◆ **Items stored from a collection**:
····················

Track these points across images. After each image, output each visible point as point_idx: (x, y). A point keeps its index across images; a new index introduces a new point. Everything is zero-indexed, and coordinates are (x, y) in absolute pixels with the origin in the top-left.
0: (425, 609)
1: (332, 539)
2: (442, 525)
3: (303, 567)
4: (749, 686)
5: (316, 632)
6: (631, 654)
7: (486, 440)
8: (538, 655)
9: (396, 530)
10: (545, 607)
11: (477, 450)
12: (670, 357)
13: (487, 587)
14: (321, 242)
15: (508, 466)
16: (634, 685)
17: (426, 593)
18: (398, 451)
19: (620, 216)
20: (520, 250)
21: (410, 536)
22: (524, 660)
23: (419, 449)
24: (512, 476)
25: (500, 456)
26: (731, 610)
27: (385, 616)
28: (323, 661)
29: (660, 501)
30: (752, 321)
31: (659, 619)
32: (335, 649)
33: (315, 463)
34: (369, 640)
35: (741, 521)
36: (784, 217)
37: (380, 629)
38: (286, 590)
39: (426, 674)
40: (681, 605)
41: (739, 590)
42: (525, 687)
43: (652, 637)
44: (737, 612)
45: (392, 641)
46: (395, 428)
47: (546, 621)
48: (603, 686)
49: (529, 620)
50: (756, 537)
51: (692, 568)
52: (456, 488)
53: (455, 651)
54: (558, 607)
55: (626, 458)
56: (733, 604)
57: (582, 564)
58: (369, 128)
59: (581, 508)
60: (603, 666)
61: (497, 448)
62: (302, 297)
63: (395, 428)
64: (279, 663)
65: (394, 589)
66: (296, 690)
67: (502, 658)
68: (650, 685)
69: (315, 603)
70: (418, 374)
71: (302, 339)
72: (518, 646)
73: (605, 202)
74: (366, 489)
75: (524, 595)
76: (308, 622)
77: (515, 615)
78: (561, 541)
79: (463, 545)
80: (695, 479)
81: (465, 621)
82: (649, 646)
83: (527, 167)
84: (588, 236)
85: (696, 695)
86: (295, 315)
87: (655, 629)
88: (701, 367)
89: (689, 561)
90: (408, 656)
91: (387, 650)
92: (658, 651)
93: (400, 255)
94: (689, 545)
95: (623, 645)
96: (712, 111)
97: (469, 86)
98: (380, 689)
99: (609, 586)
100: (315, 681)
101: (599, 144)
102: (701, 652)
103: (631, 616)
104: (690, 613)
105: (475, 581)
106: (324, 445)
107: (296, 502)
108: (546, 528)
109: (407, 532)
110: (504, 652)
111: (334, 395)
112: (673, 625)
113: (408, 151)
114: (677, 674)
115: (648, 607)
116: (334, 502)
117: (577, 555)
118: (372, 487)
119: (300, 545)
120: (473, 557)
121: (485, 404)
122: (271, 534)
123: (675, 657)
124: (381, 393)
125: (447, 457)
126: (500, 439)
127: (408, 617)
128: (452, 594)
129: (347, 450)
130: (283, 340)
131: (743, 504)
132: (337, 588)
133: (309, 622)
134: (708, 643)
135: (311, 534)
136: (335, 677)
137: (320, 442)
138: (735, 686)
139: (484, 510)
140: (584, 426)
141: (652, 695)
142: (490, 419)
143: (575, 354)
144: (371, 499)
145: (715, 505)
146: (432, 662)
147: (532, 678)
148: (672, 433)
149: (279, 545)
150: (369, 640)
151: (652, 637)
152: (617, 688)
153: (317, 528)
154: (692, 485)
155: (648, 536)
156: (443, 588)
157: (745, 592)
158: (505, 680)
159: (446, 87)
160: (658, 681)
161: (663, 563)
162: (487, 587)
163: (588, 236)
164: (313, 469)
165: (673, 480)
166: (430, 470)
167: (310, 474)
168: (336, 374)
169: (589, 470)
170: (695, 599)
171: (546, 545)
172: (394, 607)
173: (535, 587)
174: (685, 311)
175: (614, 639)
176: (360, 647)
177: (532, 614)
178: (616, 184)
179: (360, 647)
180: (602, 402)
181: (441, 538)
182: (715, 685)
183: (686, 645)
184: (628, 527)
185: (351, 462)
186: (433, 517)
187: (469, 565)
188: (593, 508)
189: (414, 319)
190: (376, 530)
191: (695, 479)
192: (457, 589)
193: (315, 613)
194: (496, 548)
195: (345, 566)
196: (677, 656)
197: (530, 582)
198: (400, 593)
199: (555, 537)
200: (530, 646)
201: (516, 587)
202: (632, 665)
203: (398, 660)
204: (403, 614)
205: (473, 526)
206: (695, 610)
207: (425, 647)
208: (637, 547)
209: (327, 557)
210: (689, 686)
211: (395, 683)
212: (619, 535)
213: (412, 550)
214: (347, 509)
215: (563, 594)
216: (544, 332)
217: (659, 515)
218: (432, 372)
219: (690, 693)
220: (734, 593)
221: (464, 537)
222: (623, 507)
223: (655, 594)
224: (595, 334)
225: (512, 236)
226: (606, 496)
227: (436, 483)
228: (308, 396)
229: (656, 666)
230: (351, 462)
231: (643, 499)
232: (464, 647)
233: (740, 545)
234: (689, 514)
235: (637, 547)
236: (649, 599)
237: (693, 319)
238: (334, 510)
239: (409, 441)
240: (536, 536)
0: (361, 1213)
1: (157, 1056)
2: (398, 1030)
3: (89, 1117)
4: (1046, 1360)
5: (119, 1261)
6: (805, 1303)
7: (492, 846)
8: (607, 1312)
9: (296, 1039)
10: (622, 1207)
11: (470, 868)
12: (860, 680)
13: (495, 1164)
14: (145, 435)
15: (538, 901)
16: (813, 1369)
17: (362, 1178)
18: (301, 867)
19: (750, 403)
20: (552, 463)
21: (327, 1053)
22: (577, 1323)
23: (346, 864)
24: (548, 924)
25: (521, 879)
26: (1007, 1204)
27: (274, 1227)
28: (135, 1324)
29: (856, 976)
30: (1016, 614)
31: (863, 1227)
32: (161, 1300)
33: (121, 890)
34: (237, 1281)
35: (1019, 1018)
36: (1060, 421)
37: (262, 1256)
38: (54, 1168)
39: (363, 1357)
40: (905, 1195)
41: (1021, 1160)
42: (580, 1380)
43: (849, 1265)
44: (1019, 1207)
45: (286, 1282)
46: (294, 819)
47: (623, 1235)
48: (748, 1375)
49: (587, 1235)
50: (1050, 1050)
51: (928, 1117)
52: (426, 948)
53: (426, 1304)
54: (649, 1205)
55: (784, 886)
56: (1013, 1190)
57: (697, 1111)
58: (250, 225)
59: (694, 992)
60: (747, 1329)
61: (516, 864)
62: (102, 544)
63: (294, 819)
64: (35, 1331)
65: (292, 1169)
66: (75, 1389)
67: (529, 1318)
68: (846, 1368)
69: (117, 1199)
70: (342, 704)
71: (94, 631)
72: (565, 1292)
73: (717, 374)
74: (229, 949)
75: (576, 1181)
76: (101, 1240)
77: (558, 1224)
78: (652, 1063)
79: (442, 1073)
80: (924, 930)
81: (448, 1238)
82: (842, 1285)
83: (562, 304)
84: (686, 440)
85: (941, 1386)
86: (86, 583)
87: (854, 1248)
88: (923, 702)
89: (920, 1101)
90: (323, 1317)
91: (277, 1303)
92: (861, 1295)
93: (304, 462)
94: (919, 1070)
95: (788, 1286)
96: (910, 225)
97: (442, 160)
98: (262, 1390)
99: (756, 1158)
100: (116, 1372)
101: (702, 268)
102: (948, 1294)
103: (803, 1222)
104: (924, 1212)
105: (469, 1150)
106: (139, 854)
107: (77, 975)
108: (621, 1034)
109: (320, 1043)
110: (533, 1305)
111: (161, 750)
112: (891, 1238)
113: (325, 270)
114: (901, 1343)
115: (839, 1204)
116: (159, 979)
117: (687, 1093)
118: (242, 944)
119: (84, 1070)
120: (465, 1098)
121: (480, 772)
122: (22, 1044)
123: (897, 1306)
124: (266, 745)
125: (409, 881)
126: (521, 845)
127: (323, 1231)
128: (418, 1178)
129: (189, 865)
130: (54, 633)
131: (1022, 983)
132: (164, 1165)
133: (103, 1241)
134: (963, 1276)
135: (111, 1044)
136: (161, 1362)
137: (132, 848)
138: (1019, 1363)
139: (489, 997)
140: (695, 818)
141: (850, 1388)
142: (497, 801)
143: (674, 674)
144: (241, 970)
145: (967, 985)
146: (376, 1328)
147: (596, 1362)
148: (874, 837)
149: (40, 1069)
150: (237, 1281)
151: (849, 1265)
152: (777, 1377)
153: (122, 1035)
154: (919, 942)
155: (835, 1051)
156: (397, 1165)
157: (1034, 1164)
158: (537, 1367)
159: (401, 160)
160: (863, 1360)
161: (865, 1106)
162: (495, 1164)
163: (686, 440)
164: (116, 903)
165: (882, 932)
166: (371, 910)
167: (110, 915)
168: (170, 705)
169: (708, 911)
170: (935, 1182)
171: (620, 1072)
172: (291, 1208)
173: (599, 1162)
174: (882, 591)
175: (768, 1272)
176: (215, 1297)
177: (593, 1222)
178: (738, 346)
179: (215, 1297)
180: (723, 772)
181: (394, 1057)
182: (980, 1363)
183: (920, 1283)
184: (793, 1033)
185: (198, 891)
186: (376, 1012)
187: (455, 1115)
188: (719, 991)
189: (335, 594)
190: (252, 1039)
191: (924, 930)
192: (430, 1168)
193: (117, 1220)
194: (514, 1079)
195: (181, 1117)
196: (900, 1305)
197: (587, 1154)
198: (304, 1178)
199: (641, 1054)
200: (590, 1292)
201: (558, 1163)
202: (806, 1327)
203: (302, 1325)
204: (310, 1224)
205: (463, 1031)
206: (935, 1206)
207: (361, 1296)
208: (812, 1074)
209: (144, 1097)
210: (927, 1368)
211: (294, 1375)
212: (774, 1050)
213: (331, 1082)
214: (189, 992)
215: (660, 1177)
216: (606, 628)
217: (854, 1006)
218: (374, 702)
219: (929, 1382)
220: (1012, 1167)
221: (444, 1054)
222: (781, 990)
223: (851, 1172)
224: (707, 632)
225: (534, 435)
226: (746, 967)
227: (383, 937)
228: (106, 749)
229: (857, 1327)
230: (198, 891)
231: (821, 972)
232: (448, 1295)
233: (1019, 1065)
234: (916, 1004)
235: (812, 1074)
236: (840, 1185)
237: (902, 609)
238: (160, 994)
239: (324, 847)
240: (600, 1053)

····················

◆ **Exercise**:
Put the data from its first line up to and including the line with "14: (321, 242)" into a Markdown table with the columns Row and Line, numbering each row and omitting blank lines.

◆ **The answer**:
| Row | Line |
|---|---|
| 1 | Track these points across images. After each image, output each visible point as point_idx: (x, y). A point keeps its index across images; a new index introduces a new point. Everything is zero-indexed, and coordinates are (x, y) in absolute pixels with the origin in the top-left. |
| 2 | 0: (425, 609) |
| 3 | 1: (332, 539) |
| 4 | 2: (442, 525) |
| 5 | 3: (303, 567) |
| 6 | 4: (749, 686) |
| 7 | 5: (316, 632) |
| 8 | 6: (631, 654) |
| 9 | 7: (486, 440) |
| 10 | 8: (538, 655) |
| 11 | 9: (396, 530) |
| 12 | 10: (545, 607) |
| 13 | 11: (477, 450) |
| 14 | 12: (670, 357) |
| 15 | 13: (487, 587) |
| 16 | 14: (321, 242) |